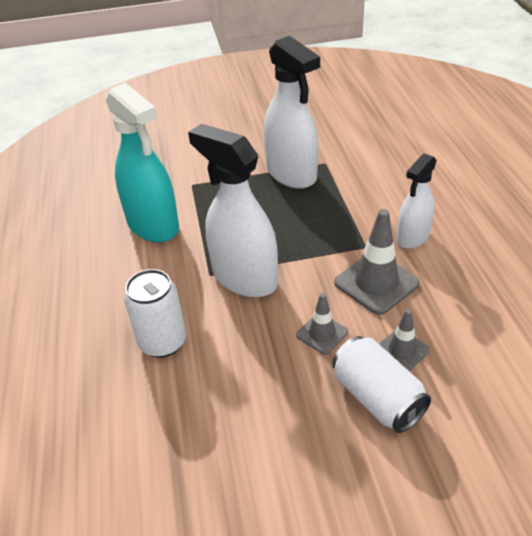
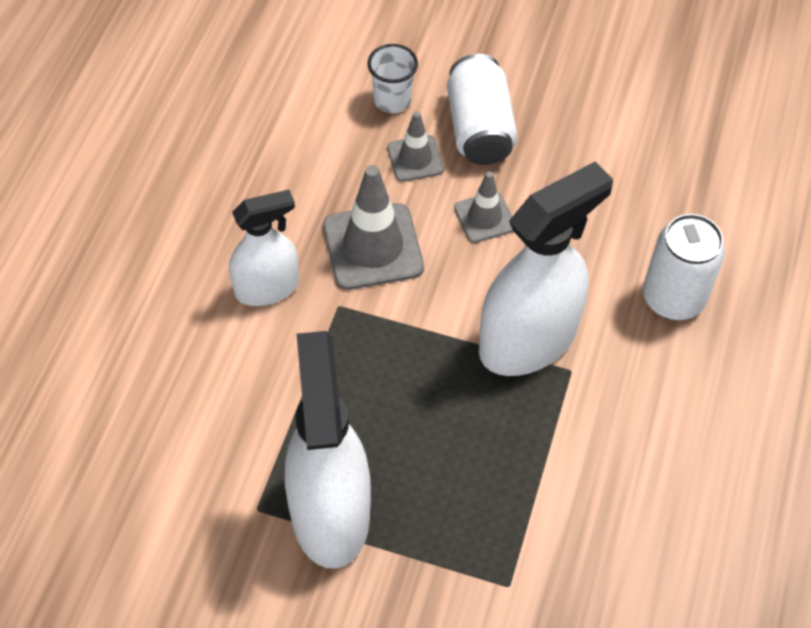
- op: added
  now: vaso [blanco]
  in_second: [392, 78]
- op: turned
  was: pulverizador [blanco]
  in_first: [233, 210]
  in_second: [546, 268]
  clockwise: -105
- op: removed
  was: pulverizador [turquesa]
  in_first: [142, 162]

• Task goal
Locate the word "blanco" in the records and collect each line it appears in.

• Written reply
  now: vaso [blanco]
  was: pulverizador [blanco]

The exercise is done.